---------- Materials provided
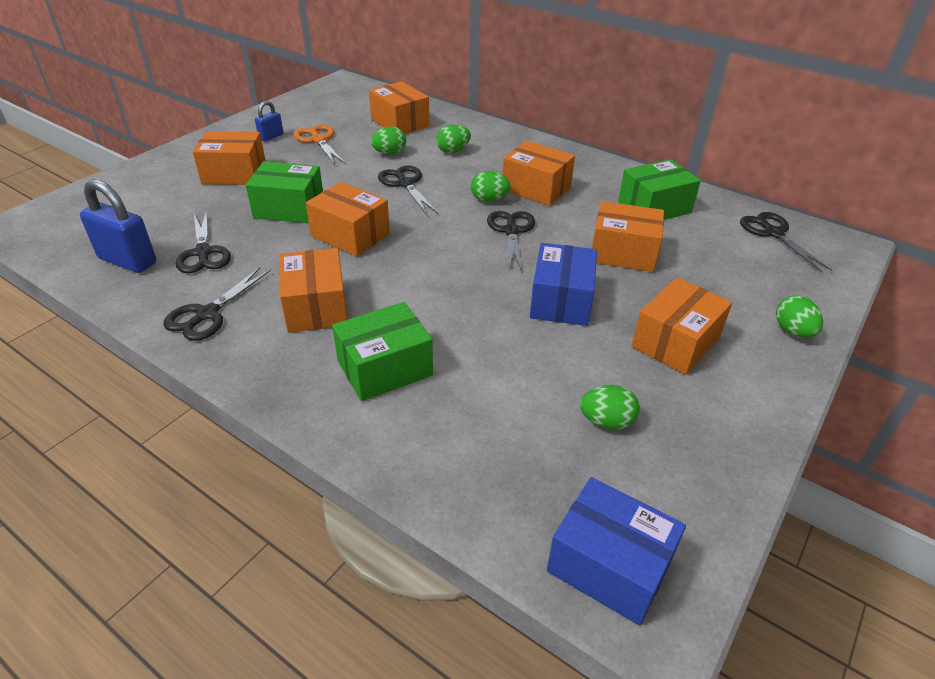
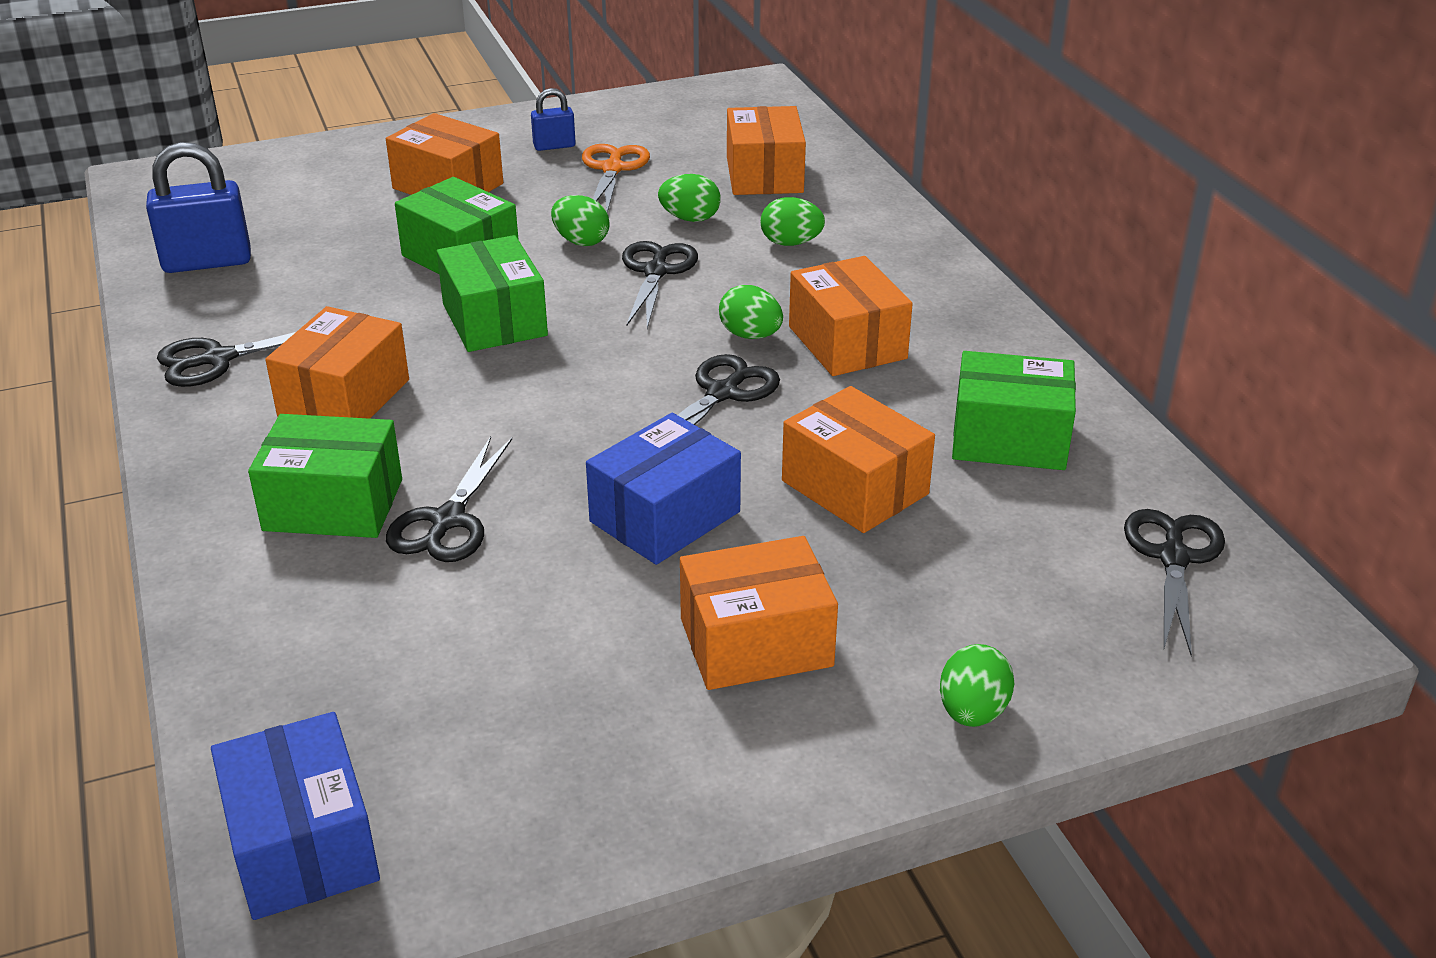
camera: 35 degrees right, 5 degrees down
blue padlock [80,179,156,273] -> blue padlock turned 75 degrees counterclockwise [146,142,251,273]
black scissors [175,210,231,273] -> black scissors moved to [386,436,512,562]
orange box [306,182,390,257] -> green box [437,235,548,352]
green egg [580,385,640,430] -> green egg moved to [551,195,610,246]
--------------------
The full listing, reproduced exactly and without pictures, is the expected output.

camera: 35 degrees right, 5 degrees down
blue padlock [80,179,156,273] -> blue padlock turned 75 degrees counterclockwise [146,142,251,273]
black scissors [175,210,231,273] -> black scissors moved to [386,436,512,562]
orange box [306,182,390,257] -> green box [437,235,548,352]
green egg [580,385,640,430] -> green egg moved to [551,195,610,246]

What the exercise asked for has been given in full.